[Requirement]: All of the records that follow need to be copied word for word, without the pictures.

==*==

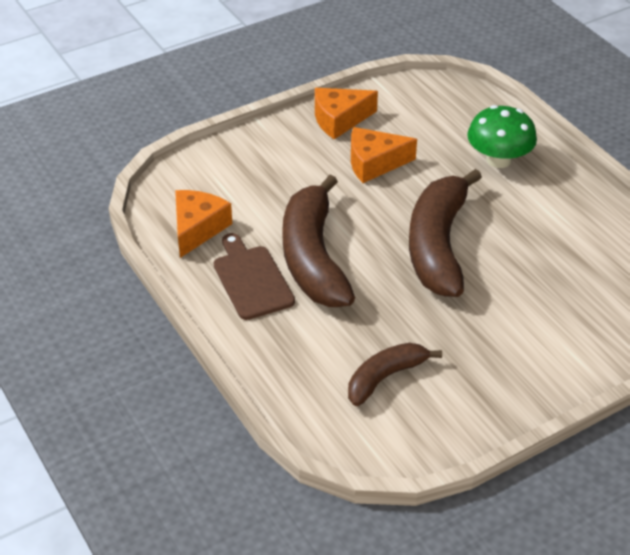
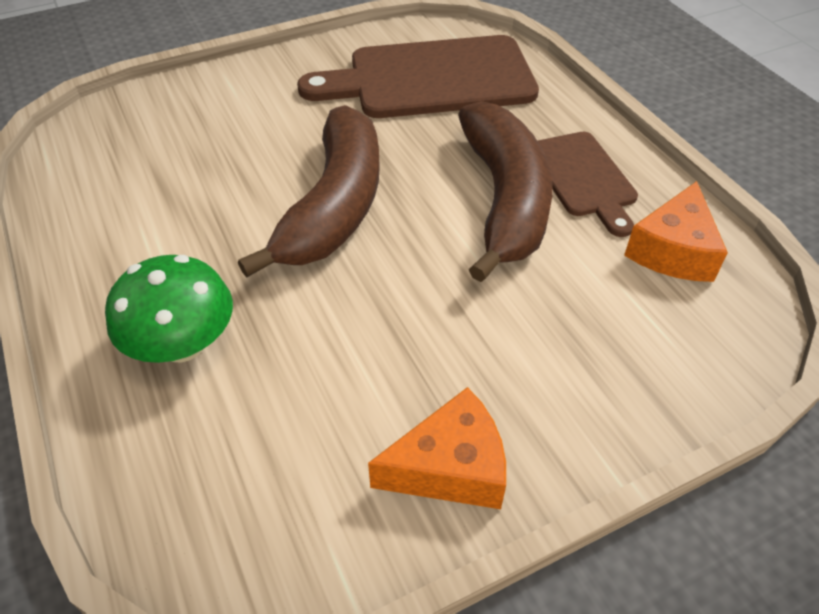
camera: 175 degrees left, 5 degrees up
(374, 163) = (398, 351): orange cheese -> none
(385, 377) = (431, 79): brown banana -> brown cutting board

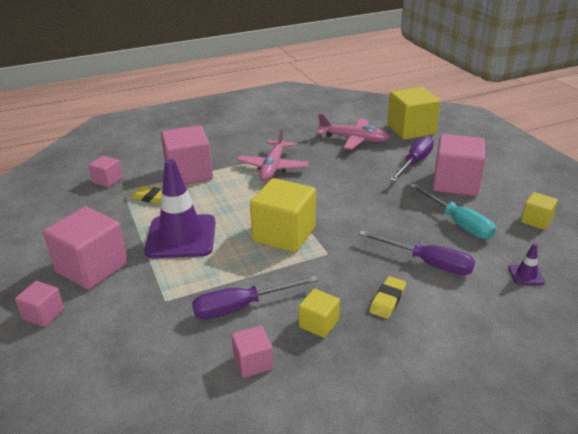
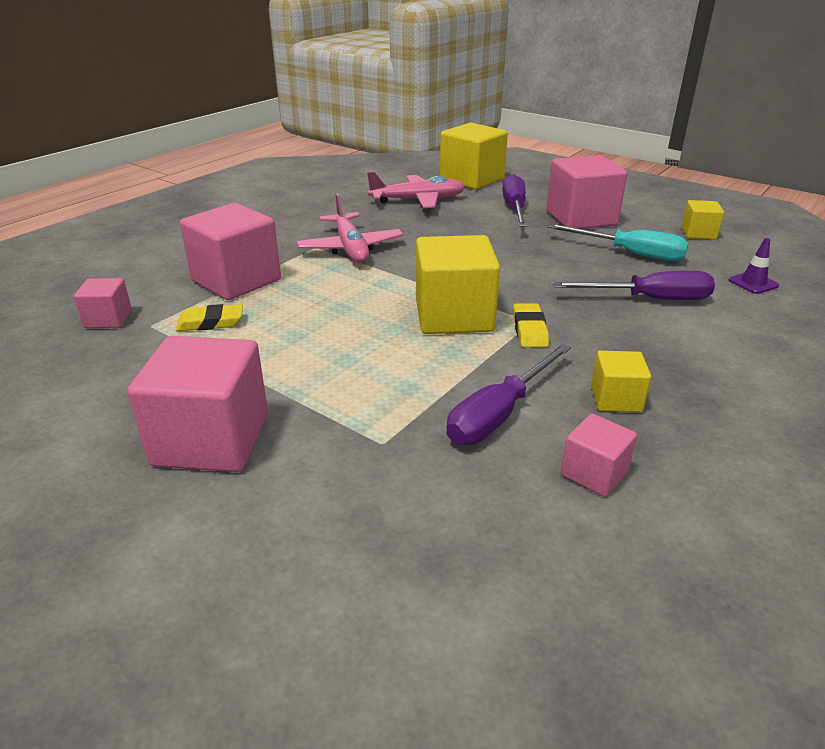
camera: 30 degrees left, 0 degrees up
(44, 314) = (195, 536): pink cube -> none
(181, 237) = (313, 357): purple traffic cone -> none
(387, 300) = (657, 348): yellow eraser -> yellow eraser (529, 330)

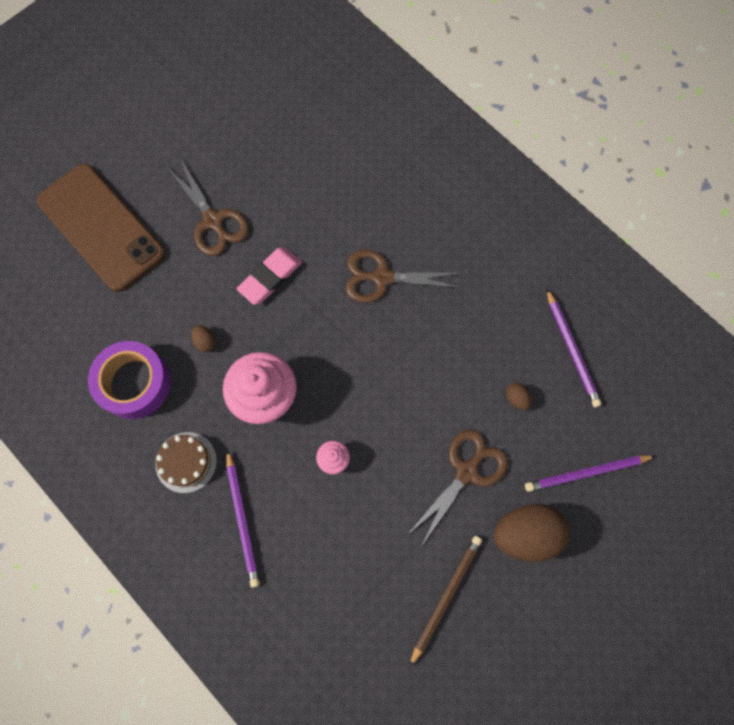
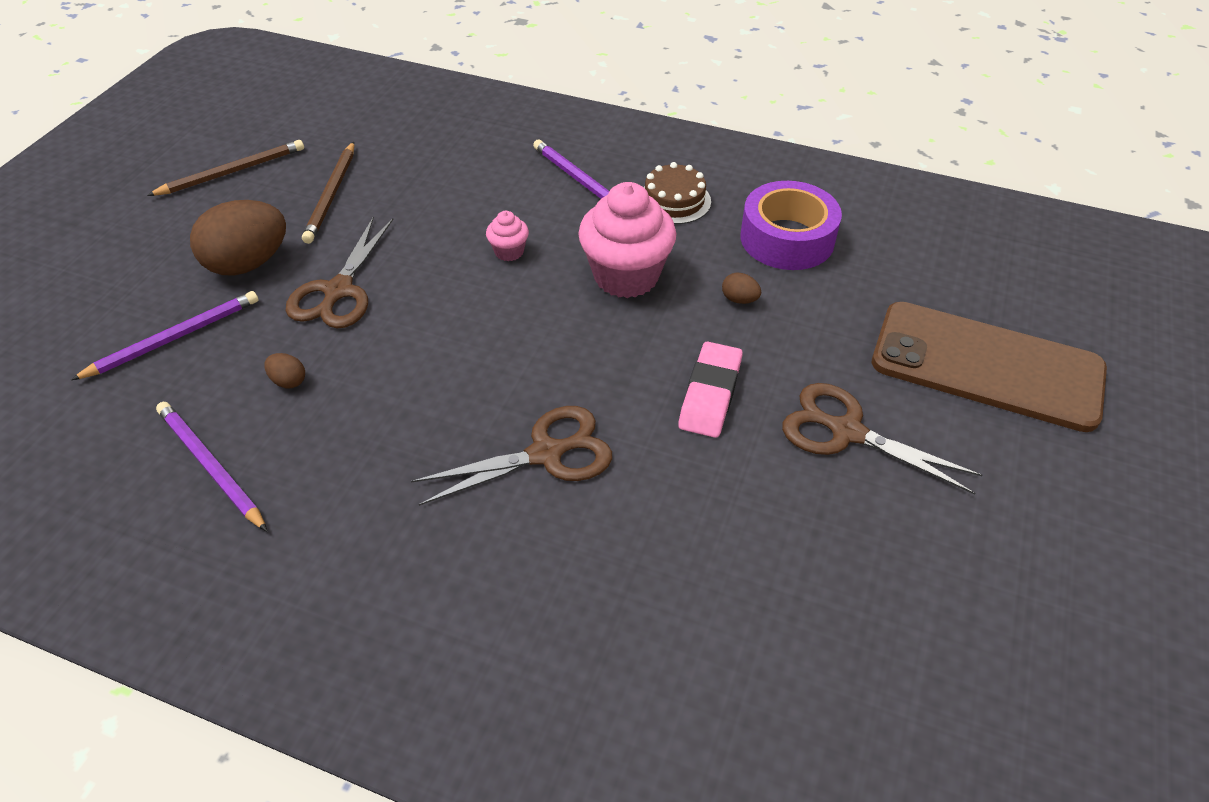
camera: 155 degrees right, 25 degrees down
(523, 674) = (232, 172): none -> brown pencil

==*==

[Answer box]:
camera: 175 degrees left, 5 degrees up
(374, 163) = (398, 351): orange cheese -> none
(385, 377) = (431, 79): brown banana -> brown cutting board

camera: 30 degrees left, 0 degrees up
(44, 314) = (195, 536): pink cube -> none
(181, 237) = (313, 357): purple traffic cone -> none
(387, 300) = (657, 348): yellow eraser -> yellow eraser (529, 330)

camera: 155 degrees right, 25 degrees down
(523, 674) = (232, 172): none -> brown pencil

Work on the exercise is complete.